====== Source data

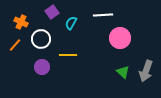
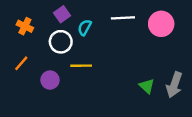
pink circle: (120, 38) -> (161, 24), moved
white circle: (41, 39) -> (61, 42), moved
orange line: (15, 45) -> (21, 63), moved

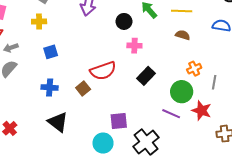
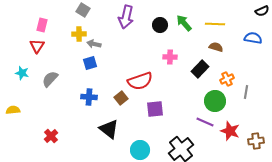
black circle: (124, 21) -> (160, 25), moved
gray arrow: (11, 48) -> (94, 44), moved, turned 32
black rectangle: (146, 76) -> (200, 69), moved
red star: (202, 111) -> (230, 131), moved
purple square: (119, 121) -> (155, 109), moved
black triangle: (58, 122) -> (109, 129), moved

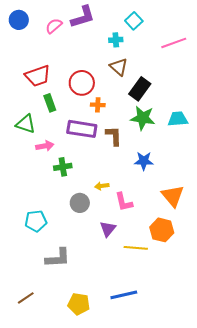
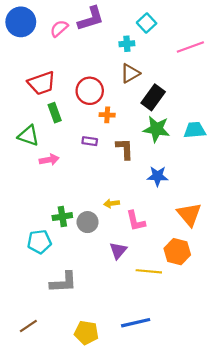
blue circle: (19, 20) -> (21, 22), size x1.4
brown triangle: (119, 67) -> (130, 73), turned 48
purple rectangle: (82, 129) -> (90, 141), size x0.5
green cross: (63, 167) -> (62, 217), moved

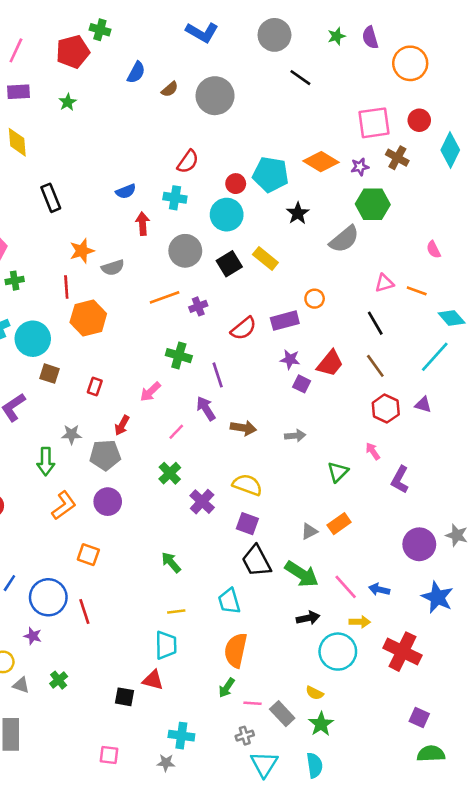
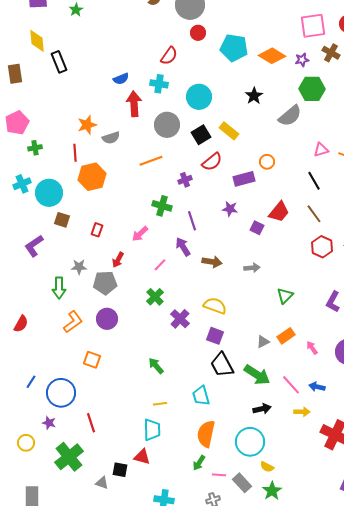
cyan pentagon: (271, 175) -> (234, 48), moved
red circle: (236, 184) -> (198, 33), moved
black rectangle: (51, 198) -> (59, 62), moved
red arrow: (143, 224) -> (134, 104), size x1.4
purple cross: (198, 306) -> (185, 180), moved
red semicircle: (243, 328) -> (212, 162), moved
purple star: (290, 359) -> (230, 209), moved
pink arrow: (373, 451) -> (312, 348), moved
red line: (84, 611) -> (91, 423), moved
cyan circle: (338, 652) -> (250, 442), moved
green cross: (59, 680) -> (69, 457), size x2.0
gray triangle: (21, 685) -> (102, 483), moved

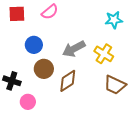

============

■ What is required
Exclude the pictures and give back the rest of the data above exactly as written.

■ Written answer
pink circle: (120, 38) -> (161, 24), moved
white circle: (41, 39) -> (61, 42), moved
orange line: (15, 45) -> (21, 63), moved

black circle: (124, 21) -> (160, 25), moved
gray arrow: (11, 48) -> (94, 44), moved, turned 32
black rectangle: (146, 76) -> (200, 69), moved
red star: (202, 111) -> (230, 131), moved
purple square: (119, 121) -> (155, 109), moved
black triangle: (58, 122) -> (109, 129), moved

blue circle: (19, 20) -> (21, 22), size x1.4
brown triangle: (119, 67) -> (130, 73), turned 48
purple rectangle: (82, 129) -> (90, 141), size x0.5
green cross: (63, 167) -> (62, 217), moved

cyan pentagon: (271, 175) -> (234, 48), moved
red circle: (236, 184) -> (198, 33), moved
black rectangle: (51, 198) -> (59, 62), moved
red arrow: (143, 224) -> (134, 104), size x1.4
purple cross: (198, 306) -> (185, 180), moved
red semicircle: (243, 328) -> (212, 162), moved
purple star: (290, 359) -> (230, 209), moved
pink arrow: (373, 451) -> (312, 348), moved
red line: (84, 611) -> (91, 423), moved
cyan circle: (338, 652) -> (250, 442), moved
green cross: (59, 680) -> (69, 457), size x2.0
gray triangle: (21, 685) -> (102, 483), moved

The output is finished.